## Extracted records
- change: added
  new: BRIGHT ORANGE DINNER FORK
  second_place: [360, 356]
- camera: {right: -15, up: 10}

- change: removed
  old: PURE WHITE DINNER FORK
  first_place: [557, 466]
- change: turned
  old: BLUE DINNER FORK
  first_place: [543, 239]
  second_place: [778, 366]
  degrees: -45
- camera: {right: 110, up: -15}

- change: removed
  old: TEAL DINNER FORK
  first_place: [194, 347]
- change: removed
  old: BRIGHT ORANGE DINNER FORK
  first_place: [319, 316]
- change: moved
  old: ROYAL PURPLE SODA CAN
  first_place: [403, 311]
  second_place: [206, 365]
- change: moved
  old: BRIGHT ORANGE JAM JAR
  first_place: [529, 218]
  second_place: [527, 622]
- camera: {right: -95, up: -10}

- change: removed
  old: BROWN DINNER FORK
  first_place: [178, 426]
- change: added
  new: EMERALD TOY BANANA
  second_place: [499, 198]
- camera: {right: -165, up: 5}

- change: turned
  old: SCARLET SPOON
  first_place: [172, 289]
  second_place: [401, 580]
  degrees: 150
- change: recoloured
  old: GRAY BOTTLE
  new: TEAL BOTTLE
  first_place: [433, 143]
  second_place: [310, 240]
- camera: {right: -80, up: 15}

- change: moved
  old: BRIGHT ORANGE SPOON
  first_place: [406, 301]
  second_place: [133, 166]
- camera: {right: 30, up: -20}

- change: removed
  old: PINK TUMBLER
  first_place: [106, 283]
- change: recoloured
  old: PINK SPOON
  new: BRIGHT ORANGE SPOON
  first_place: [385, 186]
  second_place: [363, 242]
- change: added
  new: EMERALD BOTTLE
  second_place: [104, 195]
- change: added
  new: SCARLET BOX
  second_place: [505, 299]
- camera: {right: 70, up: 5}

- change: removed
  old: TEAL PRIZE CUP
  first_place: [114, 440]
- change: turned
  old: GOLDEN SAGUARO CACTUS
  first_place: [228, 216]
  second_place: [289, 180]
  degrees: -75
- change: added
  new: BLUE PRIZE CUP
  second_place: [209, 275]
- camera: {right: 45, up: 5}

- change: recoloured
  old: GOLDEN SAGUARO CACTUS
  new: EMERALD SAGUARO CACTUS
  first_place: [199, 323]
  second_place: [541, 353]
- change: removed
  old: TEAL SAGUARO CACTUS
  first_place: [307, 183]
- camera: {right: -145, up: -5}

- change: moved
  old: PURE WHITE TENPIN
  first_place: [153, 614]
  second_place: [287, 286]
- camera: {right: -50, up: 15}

## What to do
Only the lines from the one containing "second_place: [104, 195]" to the end of the records should be repeated, exactly as they appear.

## Response box
  second_place: [104, 195]
- change: added
  new: SCARLET BOX
  second_place: [505, 299]
- camera: {right: 70, up: 5}

- change: removed
  old: TEAL PRIZE CUP
  first_place: [114, 440]
- change: turned
  old: GOLDEN SAGUARO CACTUS
  first_place: [228, 216]
  second_place: [289, 180]
  degrees: -75
- change: added
  new: BLUE PRIZE CUP
  second_place: [209, 275]
- camera: {right: 45, up: 5}

- change: recoloured
  old: GOLDEN SAGUARO CACTUS
  new: EMERALD SAGUARO CACTUS
  first_place: [199, 323]
  second_place: [541, 353]
- change: removed
  old: TEAL SAGUARO CACTUS
  first_place: [307, 183]
- camera: {right: -145, up: -5}

- change: moved
  old: PURE WHITE TENPIN
  first_place: [153, 614]
  second_place: [287, 286]
- camera: {right: -50, up: 15}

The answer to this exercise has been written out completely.